[Task goal] Starting with the line that contains "Q1: NMOS IRLZ44N" and stopping after the line that contains "SW3: button (3V3, SEL0) -> button (COM, SEL0)", copy the entries below exactly. Include nothing else.

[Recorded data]
-=-=-

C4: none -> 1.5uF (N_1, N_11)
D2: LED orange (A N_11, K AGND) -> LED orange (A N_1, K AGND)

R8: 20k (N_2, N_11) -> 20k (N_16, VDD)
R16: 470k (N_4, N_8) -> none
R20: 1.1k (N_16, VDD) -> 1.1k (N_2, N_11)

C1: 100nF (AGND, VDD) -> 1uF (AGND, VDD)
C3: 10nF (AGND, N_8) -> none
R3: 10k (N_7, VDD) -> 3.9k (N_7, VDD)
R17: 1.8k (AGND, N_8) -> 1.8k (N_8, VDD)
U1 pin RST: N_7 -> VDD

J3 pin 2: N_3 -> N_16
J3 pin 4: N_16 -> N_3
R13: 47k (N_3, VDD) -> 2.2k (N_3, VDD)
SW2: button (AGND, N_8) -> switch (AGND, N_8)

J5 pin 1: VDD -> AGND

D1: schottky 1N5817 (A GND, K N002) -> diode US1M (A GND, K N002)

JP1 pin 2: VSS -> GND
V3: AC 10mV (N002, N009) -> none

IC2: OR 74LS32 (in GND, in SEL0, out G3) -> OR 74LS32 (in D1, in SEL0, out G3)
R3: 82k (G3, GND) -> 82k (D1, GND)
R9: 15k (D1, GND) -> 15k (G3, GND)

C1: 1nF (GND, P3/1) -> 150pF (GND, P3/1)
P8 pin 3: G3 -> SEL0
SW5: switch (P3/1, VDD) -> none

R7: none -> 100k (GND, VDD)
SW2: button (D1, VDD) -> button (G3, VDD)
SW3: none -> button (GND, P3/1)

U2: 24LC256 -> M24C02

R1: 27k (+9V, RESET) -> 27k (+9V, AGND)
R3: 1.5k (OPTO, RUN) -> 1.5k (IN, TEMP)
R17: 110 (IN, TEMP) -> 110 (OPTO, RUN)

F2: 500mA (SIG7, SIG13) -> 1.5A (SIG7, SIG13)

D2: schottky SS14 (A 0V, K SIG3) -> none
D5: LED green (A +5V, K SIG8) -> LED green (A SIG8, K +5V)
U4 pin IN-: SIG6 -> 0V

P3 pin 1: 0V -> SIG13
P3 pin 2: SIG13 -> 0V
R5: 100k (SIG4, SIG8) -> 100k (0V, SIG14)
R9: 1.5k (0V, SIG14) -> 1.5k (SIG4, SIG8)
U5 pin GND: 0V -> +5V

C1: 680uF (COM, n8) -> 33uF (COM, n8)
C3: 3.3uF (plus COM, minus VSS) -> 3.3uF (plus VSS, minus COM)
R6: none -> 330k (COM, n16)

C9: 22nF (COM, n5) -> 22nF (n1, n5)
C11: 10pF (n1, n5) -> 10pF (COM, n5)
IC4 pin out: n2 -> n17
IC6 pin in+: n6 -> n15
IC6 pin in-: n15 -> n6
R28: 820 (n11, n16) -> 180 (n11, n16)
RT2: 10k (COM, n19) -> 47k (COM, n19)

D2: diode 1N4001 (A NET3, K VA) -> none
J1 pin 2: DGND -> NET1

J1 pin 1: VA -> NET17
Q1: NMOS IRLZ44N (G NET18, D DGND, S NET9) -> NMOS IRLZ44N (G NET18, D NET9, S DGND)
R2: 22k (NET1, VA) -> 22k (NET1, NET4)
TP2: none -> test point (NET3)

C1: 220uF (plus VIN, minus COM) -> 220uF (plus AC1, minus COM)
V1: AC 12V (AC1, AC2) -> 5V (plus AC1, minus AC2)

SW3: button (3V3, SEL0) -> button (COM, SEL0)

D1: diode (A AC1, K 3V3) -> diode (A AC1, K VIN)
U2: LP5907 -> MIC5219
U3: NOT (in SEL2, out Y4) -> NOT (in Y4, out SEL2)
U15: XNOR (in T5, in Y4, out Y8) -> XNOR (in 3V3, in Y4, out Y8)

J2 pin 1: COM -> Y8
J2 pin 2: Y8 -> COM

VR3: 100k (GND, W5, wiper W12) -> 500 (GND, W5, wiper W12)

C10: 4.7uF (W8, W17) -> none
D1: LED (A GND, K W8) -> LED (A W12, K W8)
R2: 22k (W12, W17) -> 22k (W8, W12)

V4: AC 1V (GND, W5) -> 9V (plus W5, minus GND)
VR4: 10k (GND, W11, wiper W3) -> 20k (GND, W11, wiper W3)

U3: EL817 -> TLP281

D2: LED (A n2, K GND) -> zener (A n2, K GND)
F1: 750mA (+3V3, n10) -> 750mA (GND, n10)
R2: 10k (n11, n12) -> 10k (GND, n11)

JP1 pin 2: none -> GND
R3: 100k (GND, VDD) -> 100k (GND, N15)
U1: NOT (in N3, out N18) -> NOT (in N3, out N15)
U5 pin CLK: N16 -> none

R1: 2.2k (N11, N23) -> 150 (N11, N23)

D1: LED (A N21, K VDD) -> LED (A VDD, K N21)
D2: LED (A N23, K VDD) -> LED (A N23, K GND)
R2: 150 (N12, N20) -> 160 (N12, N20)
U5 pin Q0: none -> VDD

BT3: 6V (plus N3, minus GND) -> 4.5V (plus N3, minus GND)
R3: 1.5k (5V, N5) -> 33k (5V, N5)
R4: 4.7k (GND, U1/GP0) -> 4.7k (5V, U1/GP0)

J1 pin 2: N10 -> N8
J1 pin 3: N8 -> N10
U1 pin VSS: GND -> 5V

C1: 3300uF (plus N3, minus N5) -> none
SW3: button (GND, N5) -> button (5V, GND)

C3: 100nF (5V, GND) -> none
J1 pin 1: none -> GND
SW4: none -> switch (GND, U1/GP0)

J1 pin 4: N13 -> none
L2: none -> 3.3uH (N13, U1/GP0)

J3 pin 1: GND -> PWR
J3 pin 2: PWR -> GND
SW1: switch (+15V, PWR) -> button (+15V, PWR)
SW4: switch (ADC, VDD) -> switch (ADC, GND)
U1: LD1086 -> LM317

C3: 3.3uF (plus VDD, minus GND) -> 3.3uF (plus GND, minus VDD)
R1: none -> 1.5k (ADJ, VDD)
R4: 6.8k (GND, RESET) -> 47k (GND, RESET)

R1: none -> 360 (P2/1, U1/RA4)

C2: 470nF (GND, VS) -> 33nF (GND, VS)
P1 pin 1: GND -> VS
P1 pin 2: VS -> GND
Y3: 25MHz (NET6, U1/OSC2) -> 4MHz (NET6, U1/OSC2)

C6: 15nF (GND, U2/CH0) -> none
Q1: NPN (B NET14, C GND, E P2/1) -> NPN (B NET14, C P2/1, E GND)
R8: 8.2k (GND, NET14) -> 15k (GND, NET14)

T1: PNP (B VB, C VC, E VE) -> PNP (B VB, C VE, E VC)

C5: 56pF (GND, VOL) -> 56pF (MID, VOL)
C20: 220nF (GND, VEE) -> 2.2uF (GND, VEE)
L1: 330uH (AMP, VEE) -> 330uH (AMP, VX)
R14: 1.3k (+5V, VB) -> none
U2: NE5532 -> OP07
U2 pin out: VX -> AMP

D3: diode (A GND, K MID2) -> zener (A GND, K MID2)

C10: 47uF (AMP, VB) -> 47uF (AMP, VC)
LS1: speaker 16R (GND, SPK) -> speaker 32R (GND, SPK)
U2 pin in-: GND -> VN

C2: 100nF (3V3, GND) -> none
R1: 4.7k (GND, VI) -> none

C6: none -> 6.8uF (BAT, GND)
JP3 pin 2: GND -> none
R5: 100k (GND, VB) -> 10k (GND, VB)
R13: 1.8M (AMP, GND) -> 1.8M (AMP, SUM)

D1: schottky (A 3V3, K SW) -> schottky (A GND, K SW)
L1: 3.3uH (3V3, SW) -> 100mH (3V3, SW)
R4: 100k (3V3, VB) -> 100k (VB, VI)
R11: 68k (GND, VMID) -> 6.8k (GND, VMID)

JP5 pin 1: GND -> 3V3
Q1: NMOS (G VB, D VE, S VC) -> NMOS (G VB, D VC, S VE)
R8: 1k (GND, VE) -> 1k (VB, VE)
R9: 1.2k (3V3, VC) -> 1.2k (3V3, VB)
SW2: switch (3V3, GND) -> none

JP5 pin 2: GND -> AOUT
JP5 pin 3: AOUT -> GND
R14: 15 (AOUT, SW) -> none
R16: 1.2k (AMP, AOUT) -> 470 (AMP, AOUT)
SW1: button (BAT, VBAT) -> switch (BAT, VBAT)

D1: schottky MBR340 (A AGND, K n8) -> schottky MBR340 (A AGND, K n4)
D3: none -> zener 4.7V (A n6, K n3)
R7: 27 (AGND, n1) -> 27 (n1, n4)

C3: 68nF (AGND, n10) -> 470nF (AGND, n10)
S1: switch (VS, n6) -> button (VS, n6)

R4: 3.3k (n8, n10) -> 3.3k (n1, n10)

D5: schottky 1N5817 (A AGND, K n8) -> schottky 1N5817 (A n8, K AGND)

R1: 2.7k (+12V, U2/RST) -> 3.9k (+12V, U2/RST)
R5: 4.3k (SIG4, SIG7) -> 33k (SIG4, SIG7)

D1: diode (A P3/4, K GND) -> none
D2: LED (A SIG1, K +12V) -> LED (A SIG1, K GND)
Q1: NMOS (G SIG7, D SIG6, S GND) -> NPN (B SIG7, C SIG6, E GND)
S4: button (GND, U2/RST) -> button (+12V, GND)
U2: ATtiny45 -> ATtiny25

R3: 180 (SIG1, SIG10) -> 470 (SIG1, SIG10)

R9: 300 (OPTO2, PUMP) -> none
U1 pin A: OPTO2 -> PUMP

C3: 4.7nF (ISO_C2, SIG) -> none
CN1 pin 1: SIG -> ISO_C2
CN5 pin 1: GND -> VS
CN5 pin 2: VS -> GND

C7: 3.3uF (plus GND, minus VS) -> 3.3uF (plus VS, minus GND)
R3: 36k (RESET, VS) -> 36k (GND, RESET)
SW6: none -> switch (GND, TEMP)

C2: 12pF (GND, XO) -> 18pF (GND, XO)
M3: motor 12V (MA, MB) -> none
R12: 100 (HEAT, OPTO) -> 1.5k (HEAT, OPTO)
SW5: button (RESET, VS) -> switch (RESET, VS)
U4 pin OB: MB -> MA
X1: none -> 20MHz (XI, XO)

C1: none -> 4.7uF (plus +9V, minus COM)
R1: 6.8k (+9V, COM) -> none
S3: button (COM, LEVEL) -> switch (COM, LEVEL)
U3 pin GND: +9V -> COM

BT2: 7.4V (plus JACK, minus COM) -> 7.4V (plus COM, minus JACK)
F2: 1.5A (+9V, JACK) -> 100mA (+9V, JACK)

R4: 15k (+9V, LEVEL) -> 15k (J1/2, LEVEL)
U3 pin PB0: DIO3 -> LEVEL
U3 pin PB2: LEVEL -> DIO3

-=-=-

[Output below]
Q1: NMOS IRLZ44N (G NET18, D DGND, S NET9) -> NMOS IRLZ44N (G NET18, D NET9, S DGND)
R2: 22k (NET1, VA) -> 22k (NET1, NET4)
TP2: none -> test point (NET3)

C1: 220uF (plus VIN, minus COM) -> 220uF (plus AC1, minus COM)
V1: AC 12V (AC1, AC2) -> 5V (plus AC1, minus AC2)

SW3: button (3V3, SEL0) -> button (COM, SEL0)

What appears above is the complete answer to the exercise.